#### PROMPT:
In the records that follow, the lines from the one containing "(513, 155) = (653, 146): purple" to the one containing "(262, 118) = (789, 321): red", inclusive, are to be given again exactly.

#### STORED DATA:
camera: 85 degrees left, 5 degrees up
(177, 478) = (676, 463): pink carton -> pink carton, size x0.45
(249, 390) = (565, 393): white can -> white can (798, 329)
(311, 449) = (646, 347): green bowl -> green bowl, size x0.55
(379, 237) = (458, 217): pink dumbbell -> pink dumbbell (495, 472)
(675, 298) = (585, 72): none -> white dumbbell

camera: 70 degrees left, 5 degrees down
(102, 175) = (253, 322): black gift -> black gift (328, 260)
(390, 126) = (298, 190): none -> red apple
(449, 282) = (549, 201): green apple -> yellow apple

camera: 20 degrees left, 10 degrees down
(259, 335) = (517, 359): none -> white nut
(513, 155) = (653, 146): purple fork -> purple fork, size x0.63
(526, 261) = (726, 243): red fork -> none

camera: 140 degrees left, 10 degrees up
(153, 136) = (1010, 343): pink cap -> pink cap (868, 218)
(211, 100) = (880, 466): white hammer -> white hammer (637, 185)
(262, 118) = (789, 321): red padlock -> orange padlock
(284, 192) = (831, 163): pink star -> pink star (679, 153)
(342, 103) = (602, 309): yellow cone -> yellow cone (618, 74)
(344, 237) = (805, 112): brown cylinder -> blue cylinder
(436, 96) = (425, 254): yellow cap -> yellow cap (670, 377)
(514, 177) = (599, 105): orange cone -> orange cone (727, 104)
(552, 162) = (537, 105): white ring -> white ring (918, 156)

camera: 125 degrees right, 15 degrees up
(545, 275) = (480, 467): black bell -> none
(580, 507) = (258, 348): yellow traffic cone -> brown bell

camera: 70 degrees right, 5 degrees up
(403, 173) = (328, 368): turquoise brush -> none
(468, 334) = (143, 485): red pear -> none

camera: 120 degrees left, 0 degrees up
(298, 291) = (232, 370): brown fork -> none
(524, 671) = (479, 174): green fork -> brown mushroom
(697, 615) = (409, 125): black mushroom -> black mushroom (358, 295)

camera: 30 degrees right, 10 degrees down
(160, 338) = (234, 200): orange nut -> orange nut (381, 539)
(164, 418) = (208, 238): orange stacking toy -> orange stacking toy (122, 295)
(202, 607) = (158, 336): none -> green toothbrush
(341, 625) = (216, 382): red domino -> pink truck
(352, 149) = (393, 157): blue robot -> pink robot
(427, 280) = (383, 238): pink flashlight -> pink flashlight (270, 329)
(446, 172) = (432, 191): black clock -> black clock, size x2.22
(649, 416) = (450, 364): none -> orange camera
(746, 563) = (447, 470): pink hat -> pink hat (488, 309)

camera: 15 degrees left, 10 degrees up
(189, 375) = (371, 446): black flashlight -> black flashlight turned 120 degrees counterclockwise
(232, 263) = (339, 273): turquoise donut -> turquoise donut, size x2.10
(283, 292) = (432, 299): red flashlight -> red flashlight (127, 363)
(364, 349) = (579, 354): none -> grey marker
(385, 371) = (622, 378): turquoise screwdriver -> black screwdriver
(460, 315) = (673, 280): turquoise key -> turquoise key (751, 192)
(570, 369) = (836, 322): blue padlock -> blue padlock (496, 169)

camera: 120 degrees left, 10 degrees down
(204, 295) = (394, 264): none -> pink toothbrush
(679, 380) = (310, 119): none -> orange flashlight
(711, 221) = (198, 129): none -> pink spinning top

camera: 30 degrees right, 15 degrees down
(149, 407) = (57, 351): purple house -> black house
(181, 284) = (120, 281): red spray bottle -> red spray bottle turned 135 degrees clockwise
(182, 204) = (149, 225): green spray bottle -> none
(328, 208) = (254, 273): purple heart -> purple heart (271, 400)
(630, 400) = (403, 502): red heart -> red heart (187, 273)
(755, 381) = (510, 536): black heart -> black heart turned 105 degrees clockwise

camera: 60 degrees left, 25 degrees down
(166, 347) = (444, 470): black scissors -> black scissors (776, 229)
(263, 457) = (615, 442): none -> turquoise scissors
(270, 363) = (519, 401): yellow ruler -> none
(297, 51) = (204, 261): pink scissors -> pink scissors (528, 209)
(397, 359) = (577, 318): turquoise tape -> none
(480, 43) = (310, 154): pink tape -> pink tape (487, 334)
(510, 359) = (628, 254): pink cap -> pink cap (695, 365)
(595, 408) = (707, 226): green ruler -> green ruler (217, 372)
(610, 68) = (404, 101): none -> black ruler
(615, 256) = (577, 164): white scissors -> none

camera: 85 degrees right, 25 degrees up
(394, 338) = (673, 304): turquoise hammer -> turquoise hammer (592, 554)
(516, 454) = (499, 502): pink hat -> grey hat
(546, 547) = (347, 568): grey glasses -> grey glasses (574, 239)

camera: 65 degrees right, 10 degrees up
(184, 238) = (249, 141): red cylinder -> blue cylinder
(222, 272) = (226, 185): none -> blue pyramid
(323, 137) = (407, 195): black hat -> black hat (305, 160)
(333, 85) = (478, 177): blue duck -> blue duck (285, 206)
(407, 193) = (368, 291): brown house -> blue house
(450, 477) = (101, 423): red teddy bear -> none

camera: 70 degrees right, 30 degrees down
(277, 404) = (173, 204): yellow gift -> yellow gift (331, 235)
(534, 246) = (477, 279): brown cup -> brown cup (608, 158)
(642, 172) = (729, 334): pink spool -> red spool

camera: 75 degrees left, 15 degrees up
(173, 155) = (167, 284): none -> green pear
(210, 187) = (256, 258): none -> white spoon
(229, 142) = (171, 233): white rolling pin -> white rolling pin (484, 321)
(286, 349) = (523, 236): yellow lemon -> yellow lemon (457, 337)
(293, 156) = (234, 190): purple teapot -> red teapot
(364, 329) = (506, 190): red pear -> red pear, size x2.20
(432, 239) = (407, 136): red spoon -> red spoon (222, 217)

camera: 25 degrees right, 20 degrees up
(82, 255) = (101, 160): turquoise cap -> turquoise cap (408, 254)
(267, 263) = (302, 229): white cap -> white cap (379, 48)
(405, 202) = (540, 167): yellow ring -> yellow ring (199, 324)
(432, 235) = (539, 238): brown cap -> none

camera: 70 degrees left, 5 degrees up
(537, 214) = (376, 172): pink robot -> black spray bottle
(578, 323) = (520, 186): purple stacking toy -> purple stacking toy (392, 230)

#### WORKED SOLUTION:
(513, 155) = (653, 146): purple fork -> purple fork, size x0.63
(526, 261) = (726, 243): red fork -> none

camera: 140 degrees left, 10 degrees up
(153, 136) = (1010, 343): pink cap -> pink cap (868, 218)
(211, 100) = (880, 466): white hammer -> white hammer (637, 185)
(262, 118) = (789, 321): red padlock -> orange padlock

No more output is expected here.